# EXERCISE INSTRUCTIONS
Pull out every line below that contains the word "umbrellas", and copy each one in full.

# MATERIAL SHOWN
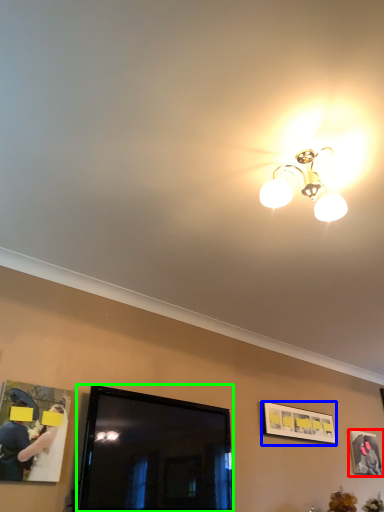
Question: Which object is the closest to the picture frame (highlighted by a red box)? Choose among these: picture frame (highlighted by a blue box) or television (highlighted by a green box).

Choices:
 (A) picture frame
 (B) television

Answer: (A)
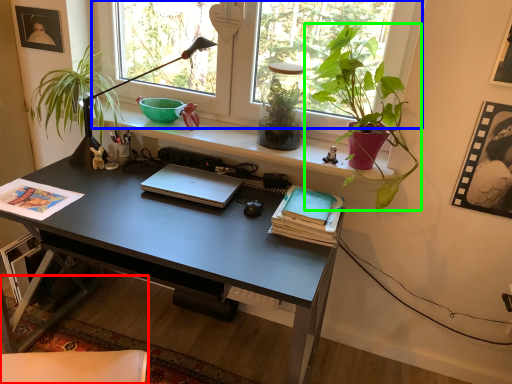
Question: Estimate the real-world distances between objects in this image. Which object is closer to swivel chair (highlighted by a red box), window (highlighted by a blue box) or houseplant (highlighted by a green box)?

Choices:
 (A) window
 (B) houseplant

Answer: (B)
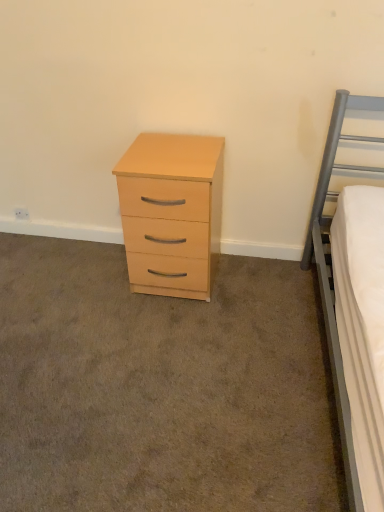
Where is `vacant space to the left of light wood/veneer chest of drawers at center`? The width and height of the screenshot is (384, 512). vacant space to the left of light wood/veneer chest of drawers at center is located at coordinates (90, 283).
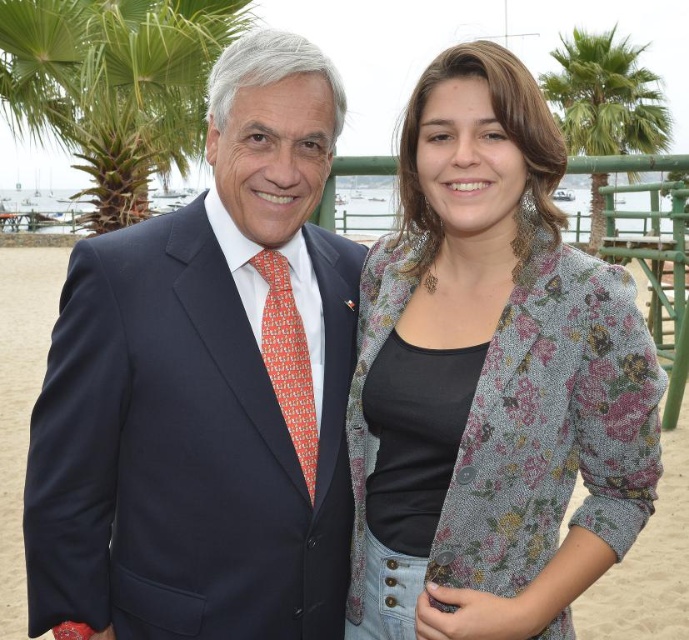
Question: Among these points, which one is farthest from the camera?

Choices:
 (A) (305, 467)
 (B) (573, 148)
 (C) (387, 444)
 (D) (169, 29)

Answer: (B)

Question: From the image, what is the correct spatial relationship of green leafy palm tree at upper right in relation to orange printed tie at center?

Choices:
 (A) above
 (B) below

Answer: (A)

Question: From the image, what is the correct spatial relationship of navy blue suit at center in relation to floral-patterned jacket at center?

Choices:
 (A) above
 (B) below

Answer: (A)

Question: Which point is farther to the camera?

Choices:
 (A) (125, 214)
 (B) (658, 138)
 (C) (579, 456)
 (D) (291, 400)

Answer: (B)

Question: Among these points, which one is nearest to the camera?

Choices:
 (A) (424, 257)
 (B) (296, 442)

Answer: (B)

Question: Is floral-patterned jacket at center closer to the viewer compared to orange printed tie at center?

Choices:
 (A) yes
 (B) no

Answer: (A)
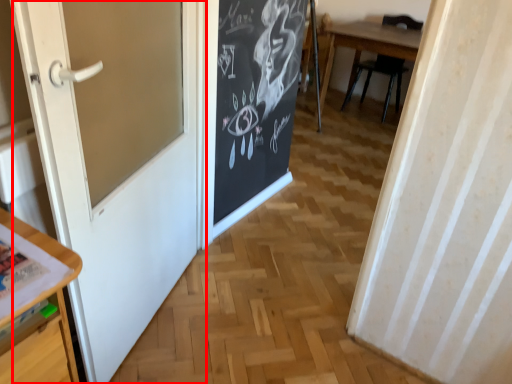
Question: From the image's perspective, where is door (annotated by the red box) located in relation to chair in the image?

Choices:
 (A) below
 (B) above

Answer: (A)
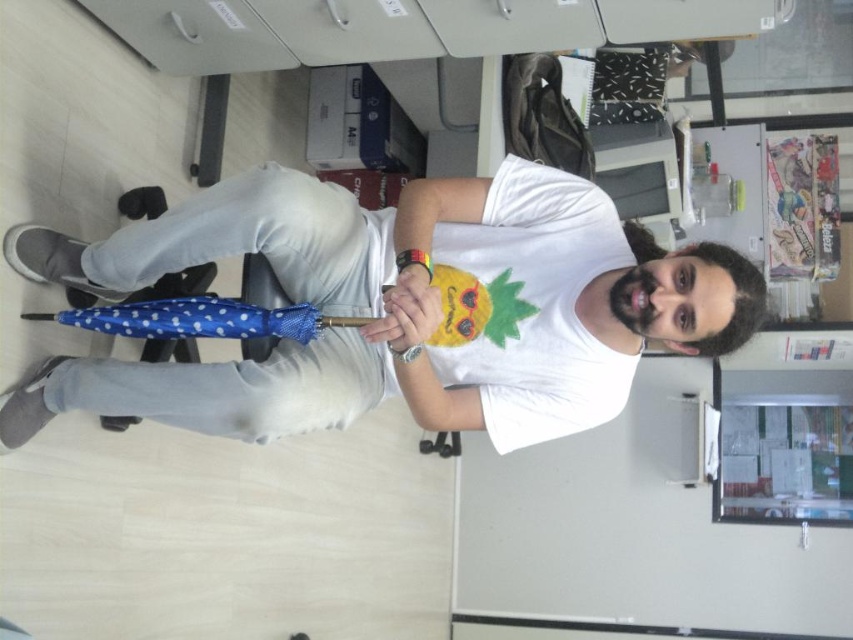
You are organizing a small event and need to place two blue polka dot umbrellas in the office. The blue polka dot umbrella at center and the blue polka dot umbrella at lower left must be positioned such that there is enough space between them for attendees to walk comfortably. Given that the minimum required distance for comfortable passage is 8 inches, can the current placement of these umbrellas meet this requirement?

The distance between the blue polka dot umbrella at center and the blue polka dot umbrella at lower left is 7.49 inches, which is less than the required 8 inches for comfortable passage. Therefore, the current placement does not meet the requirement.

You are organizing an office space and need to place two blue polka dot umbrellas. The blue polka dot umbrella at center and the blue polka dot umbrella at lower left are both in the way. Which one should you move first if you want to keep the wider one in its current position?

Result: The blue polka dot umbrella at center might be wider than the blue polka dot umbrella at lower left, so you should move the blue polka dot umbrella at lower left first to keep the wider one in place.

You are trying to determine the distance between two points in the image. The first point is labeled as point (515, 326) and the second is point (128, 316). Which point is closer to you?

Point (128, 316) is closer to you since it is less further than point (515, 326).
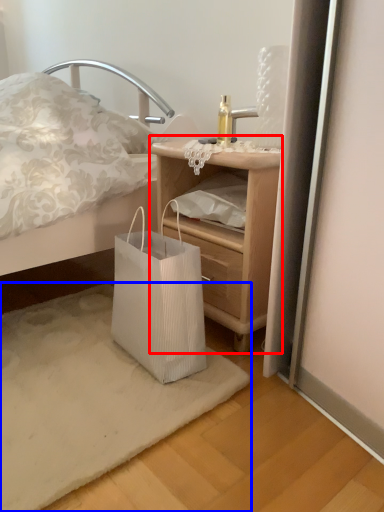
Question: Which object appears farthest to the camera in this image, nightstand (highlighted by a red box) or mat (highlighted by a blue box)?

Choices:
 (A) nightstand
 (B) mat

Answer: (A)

# EXPECTED ANSWER
You are organizing a small event and need to place two blue polka dot umbrellas in the office. The blue polka dot umbrella at center and the blue polka dot umbrella at lower left must be positioned such that there is enough space between them for attendees to walk comfortably. Given that the minimum required distance for comfortable passage is 8 inches, can the current placement of these umbrellas meet this requirement?
You are organizing an office space and need to place two blue polka dot umbrellas. The blue polka dot umbrella at center and the blue polka dot umbrella at lower left are both in the way. Which one should you move first if you want to keep the wider one in its current position?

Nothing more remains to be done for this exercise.